── Supplied records ──

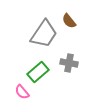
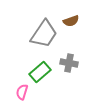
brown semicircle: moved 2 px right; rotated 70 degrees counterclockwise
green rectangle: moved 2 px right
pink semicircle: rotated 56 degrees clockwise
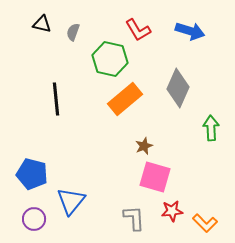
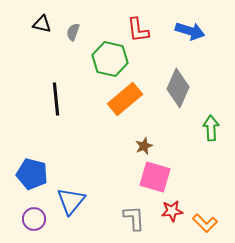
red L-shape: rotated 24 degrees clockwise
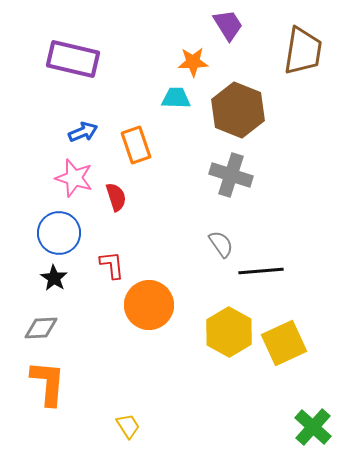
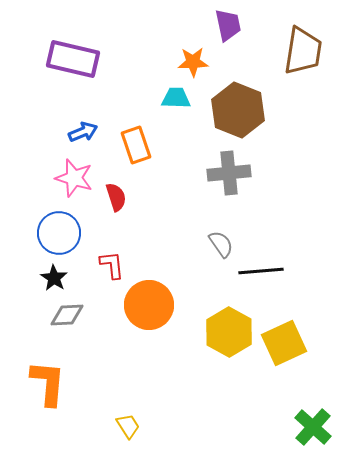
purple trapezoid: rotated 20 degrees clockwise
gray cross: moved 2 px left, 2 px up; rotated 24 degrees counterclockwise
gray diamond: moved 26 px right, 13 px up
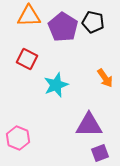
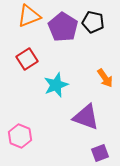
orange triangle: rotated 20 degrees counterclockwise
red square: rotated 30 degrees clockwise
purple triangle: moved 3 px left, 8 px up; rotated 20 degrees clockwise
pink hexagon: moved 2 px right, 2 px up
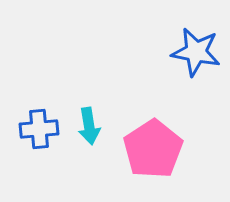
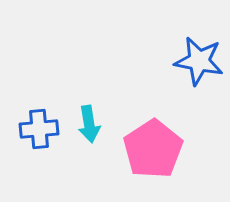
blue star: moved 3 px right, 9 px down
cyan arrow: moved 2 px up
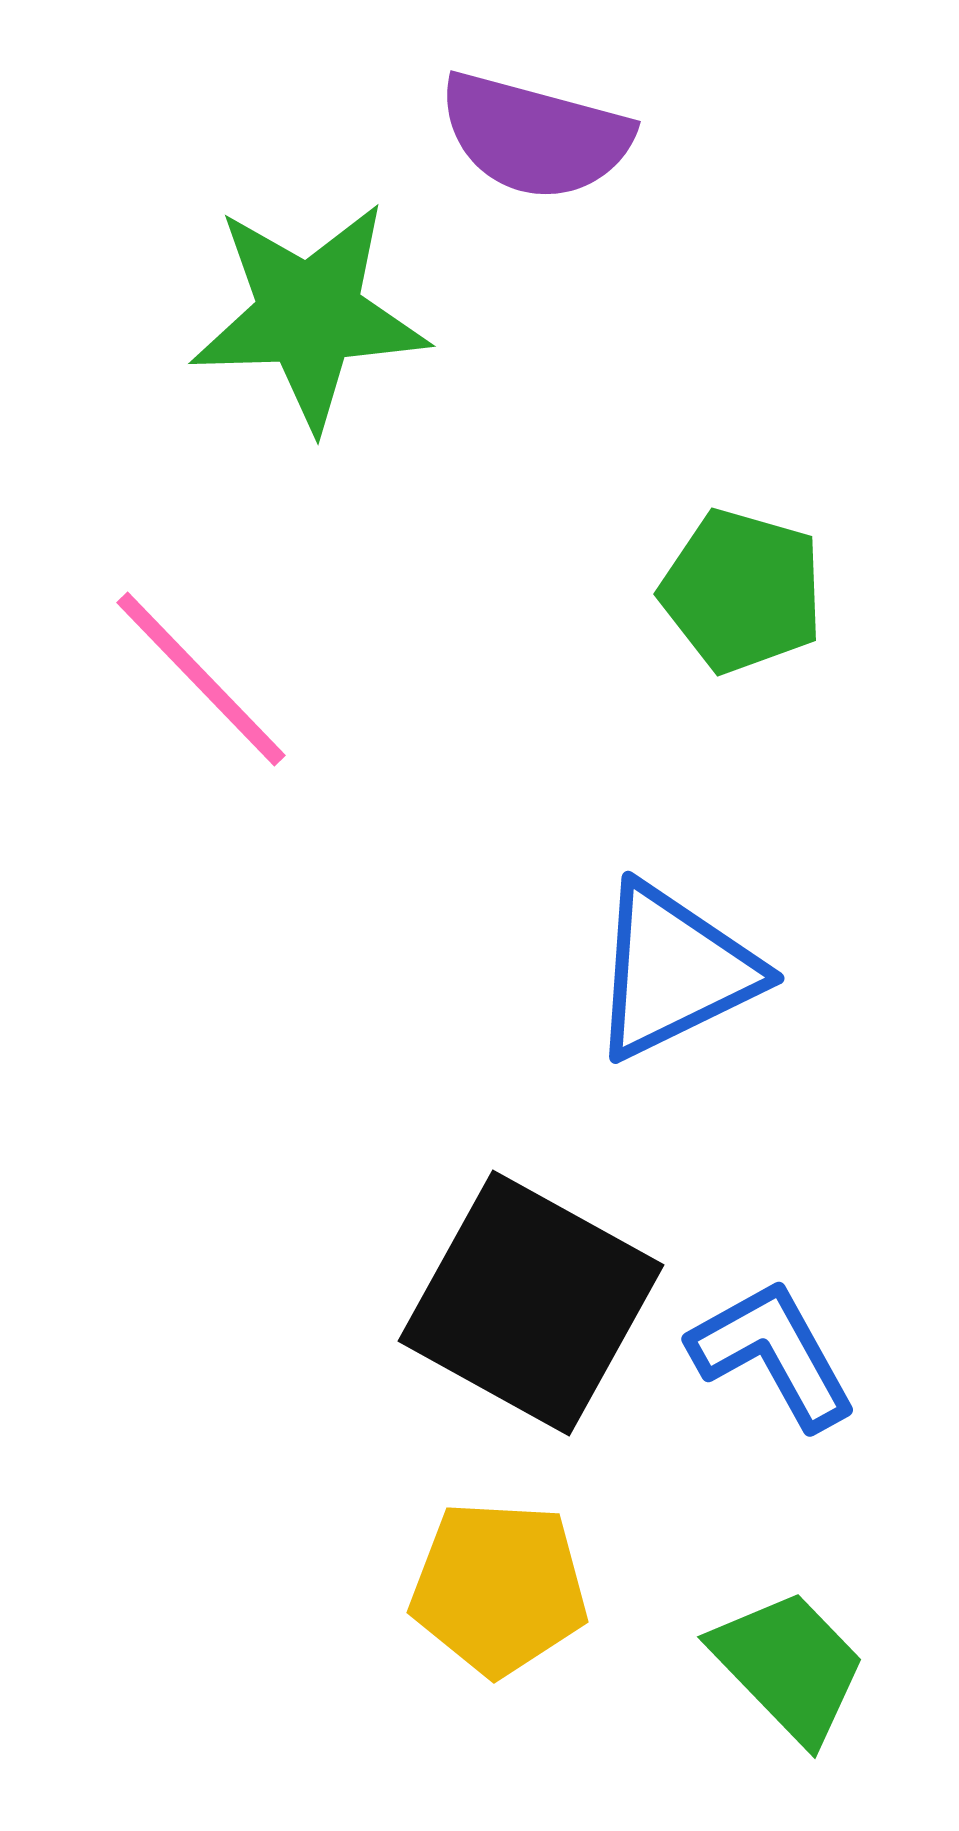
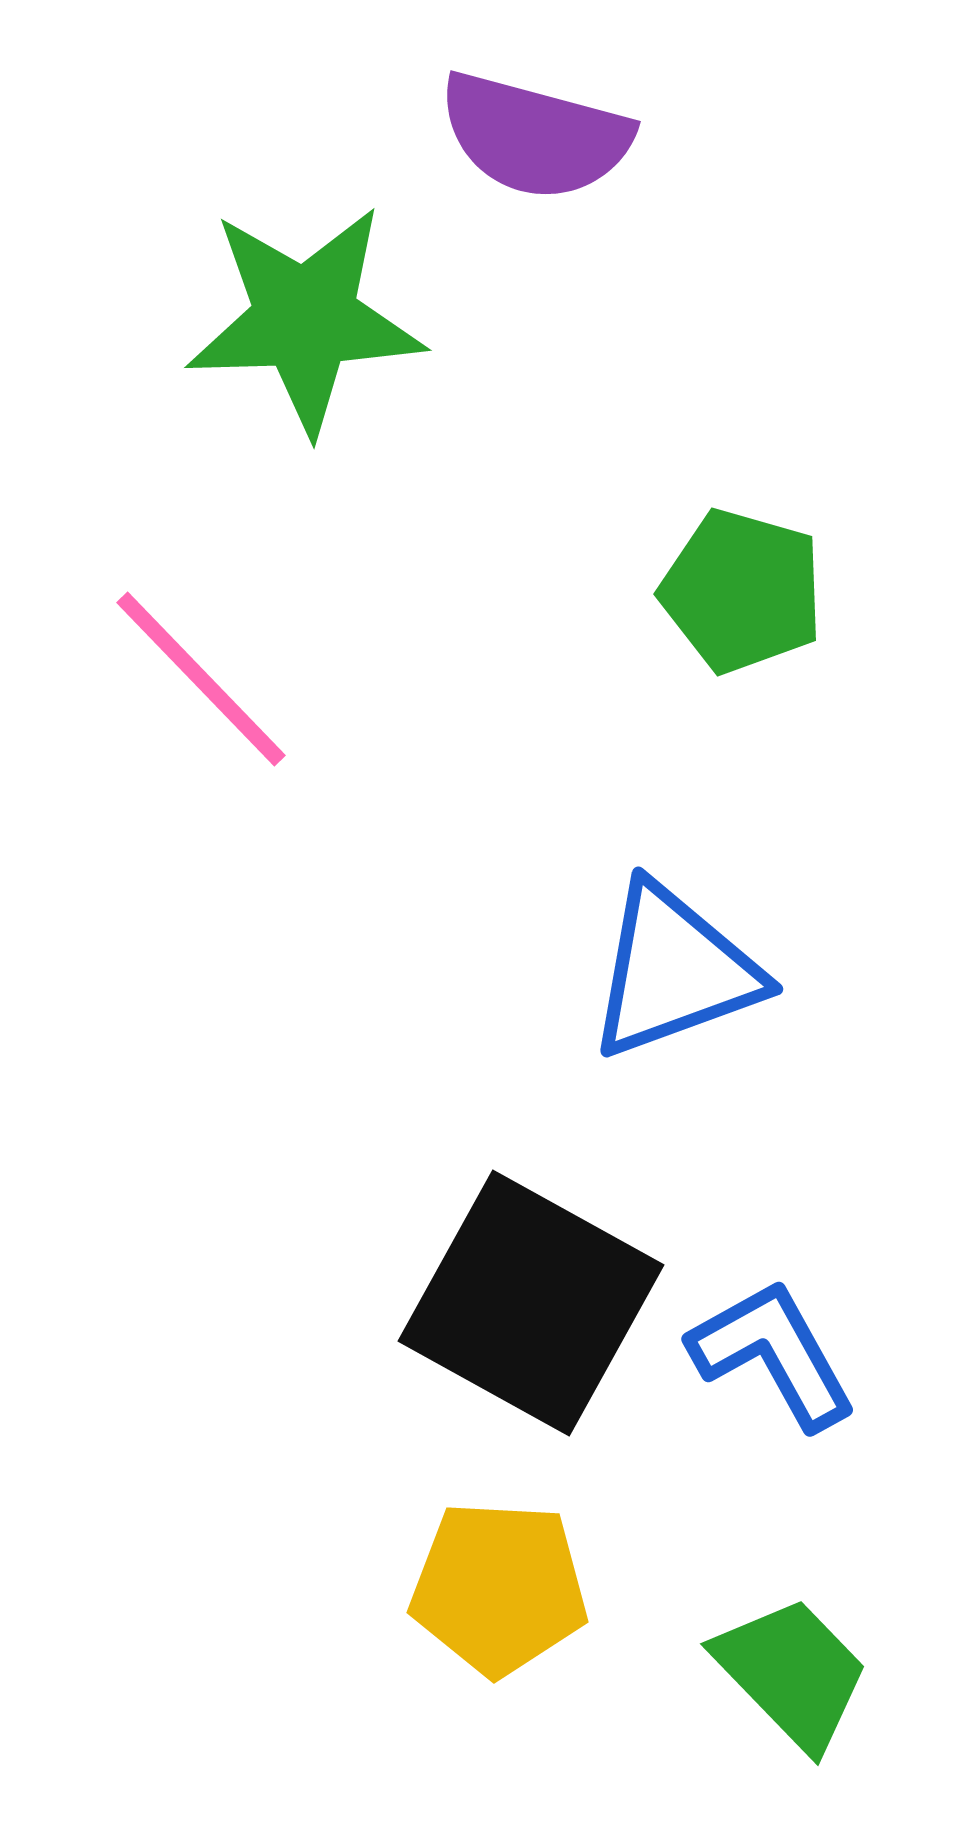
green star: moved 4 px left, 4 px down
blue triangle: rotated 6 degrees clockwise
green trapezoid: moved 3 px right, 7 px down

───

The records above are to be reproduced exactly; the pictures are to be left out.

brown semicircle: moved 2 px right; rotated 70 degrees counterclockwise
green rectangle: moved 2 px right
pink semicircle: rotated 56 degrees clockwise
red L-shape: rotated 24 degrees clockwise
purple trapezoid: rotated 20 degrees clockwise
gray cross: moved 2 px left, 2 px up; rotated 24 degrees counterclockwise
gray diamond: moved 26 px right, 13 px up
orange triangle: rotated 20 degrees counterclockwise
red square: rotated 30 degrees clockwise
purple triangle: moved 3 px left, 8 px up; rotated 20 degrees clockwise
pink hexagon: moved 2 px right, 2 px up
blue star: moved 3 px right, 9 px down
cyan arrow: moved 2 px up
green star: moved 4 px left, 4 px down
blue triangle: rotated 6 degrees clockwise
green trapezoid: moved 3 px right, 7 px down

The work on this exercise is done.